»»
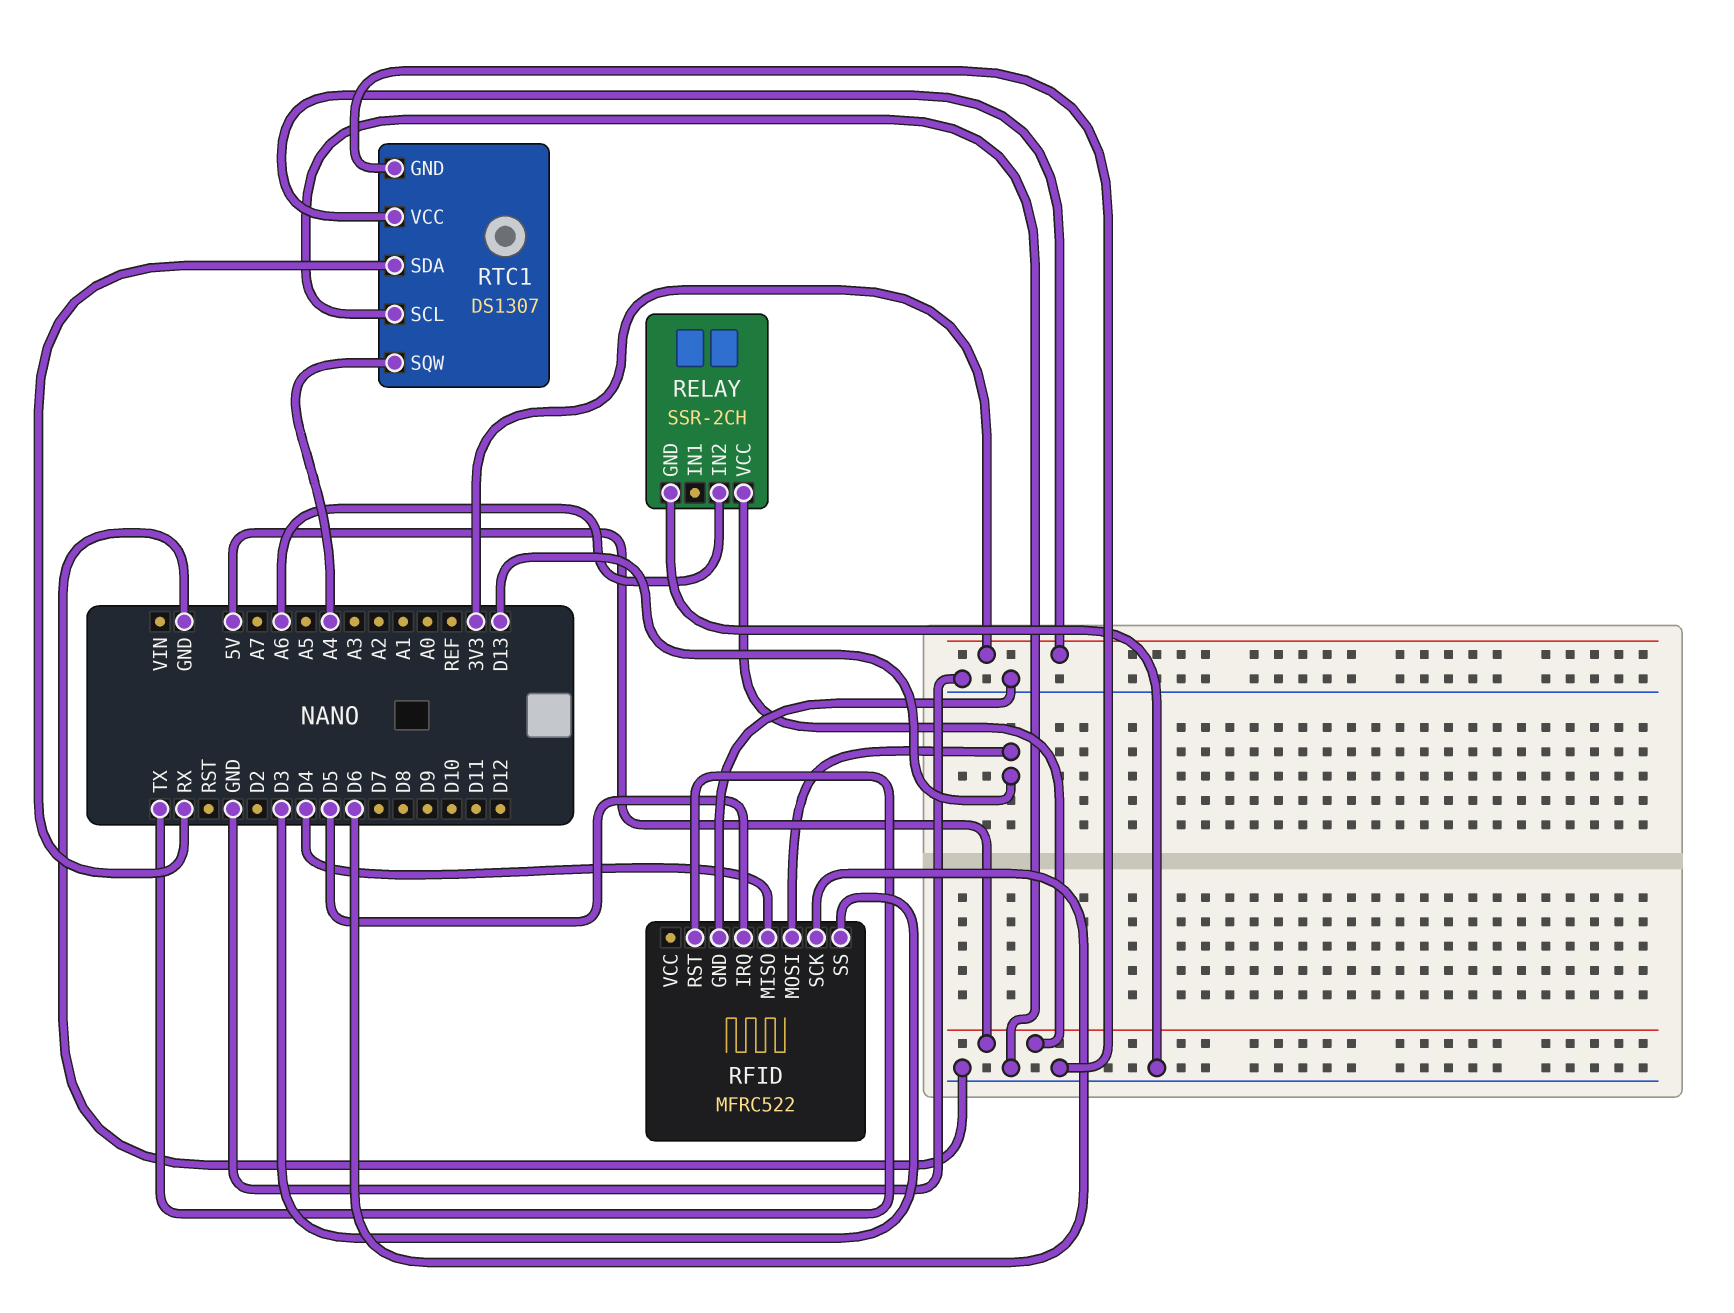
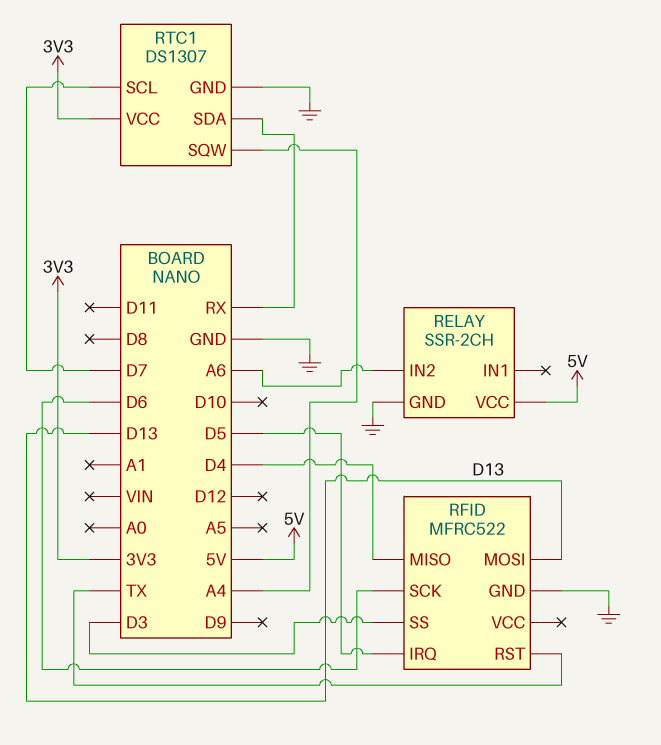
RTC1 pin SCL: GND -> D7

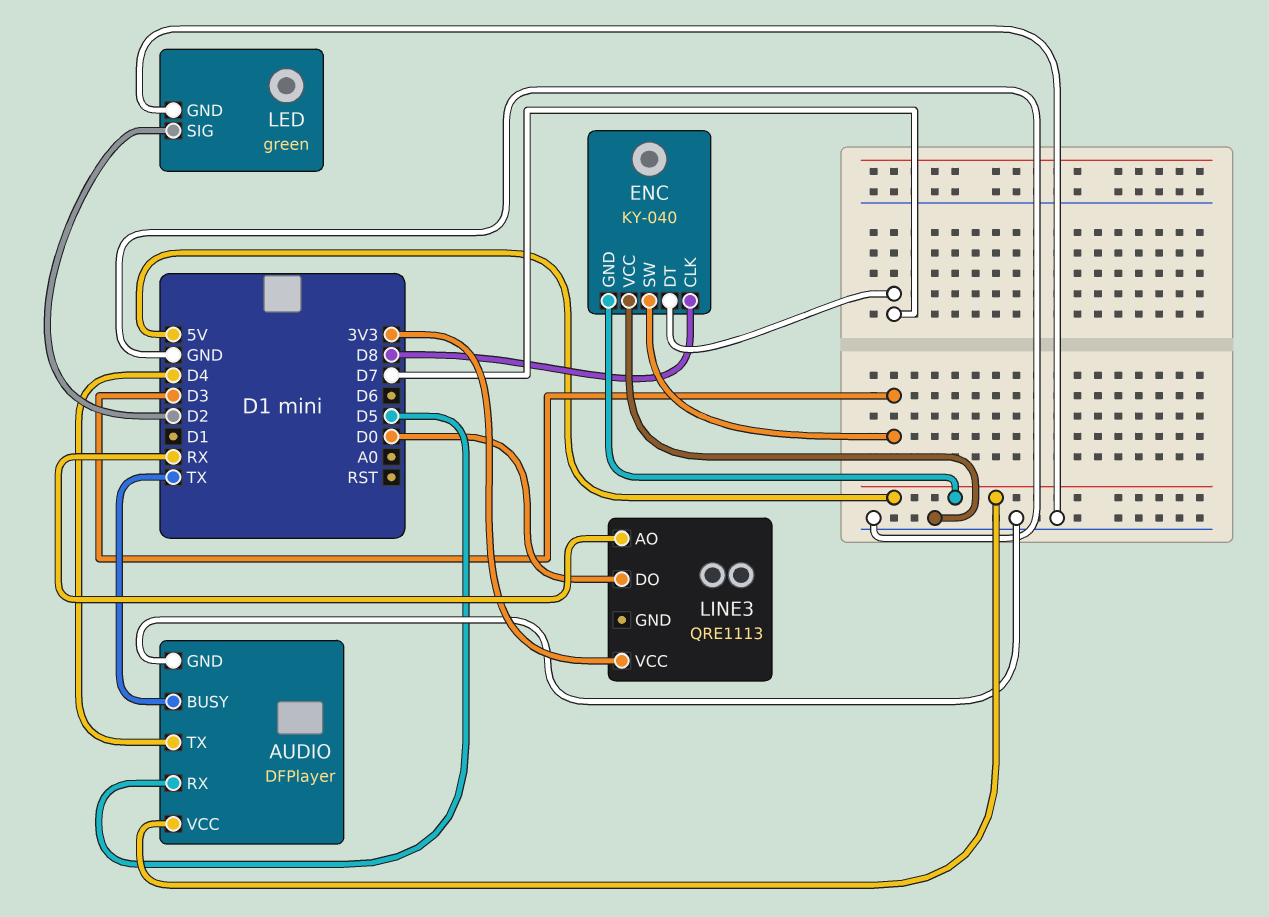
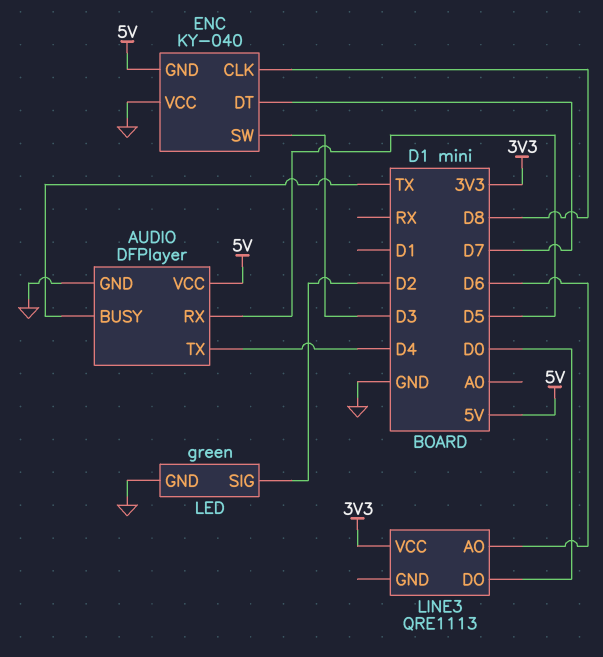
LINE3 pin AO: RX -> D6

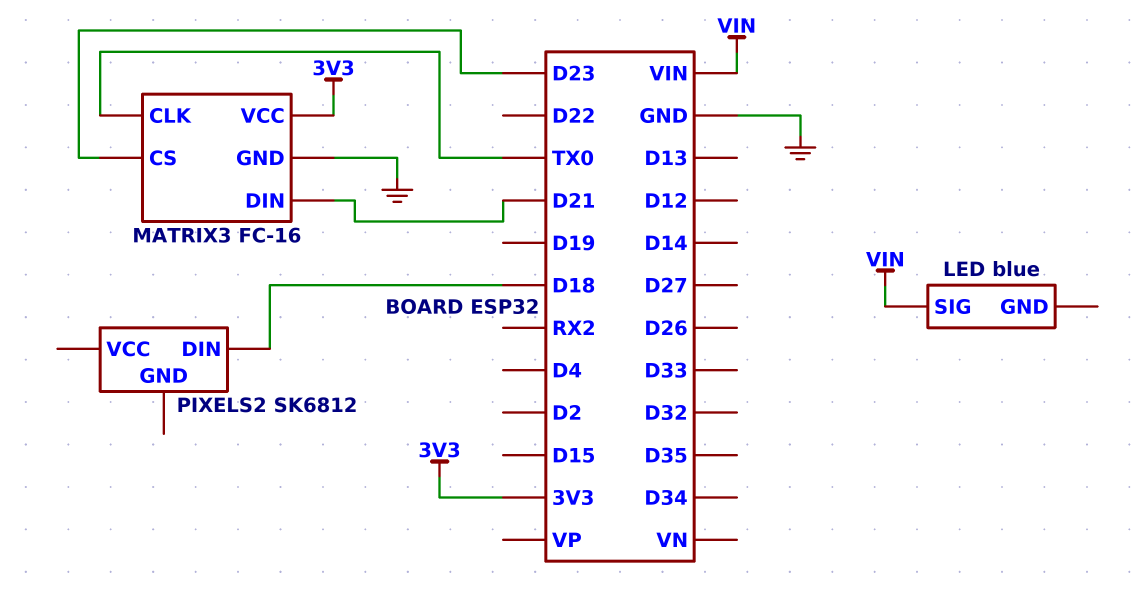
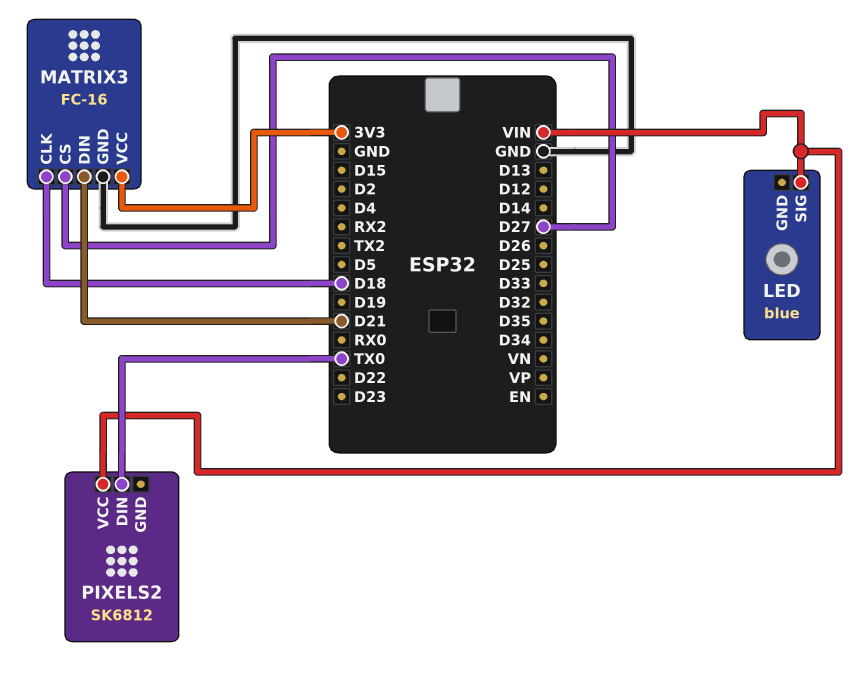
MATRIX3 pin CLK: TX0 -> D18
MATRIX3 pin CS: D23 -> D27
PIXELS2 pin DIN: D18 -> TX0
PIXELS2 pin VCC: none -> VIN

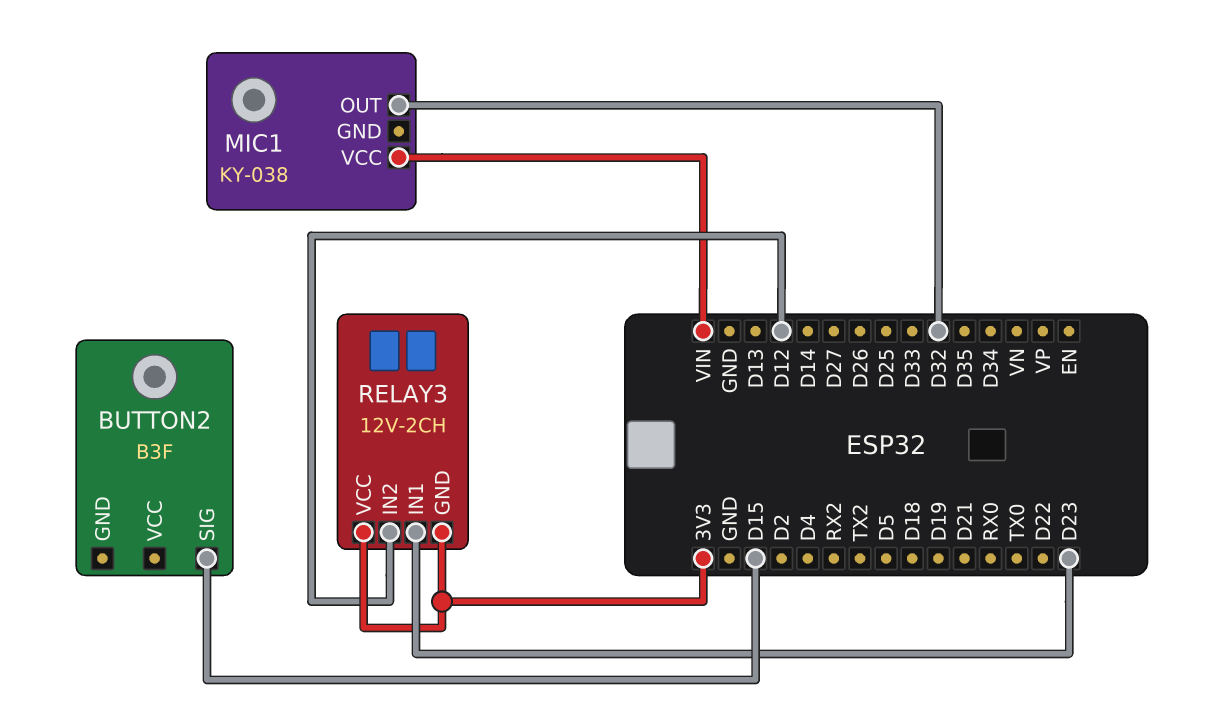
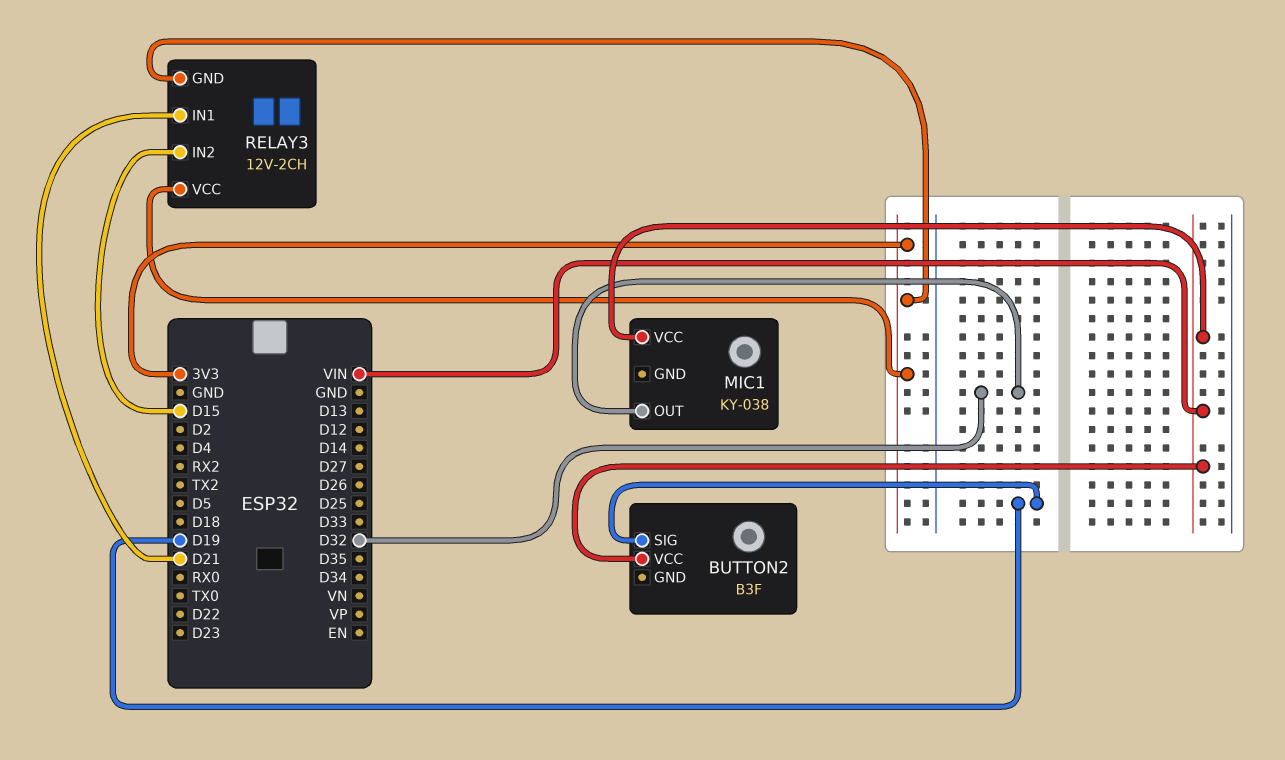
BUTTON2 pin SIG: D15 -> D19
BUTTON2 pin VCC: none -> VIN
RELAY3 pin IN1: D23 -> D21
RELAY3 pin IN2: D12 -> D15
««
How to complete this task
Without any pictures, please reproduce the full set of entries.

Solution
RTC1 pin SCL: GND -> D7

LINE3 pin AO: RX -> D6

MATRIX3 pin CLK: TX0 -> D18
MATRIX3 pin CS: D23 -> D27
PIXELS2 pin DIN: D18 -> TX0
PIXELS2 pin VCC: none -> VIN

BUTTON2 pin SIG: D15 -> D19
BUTTON2 pin VCC: none -> VIN
RELAY3 pin IN1: D23 -> D21
RELAY3 pin IN2: D12 -> D15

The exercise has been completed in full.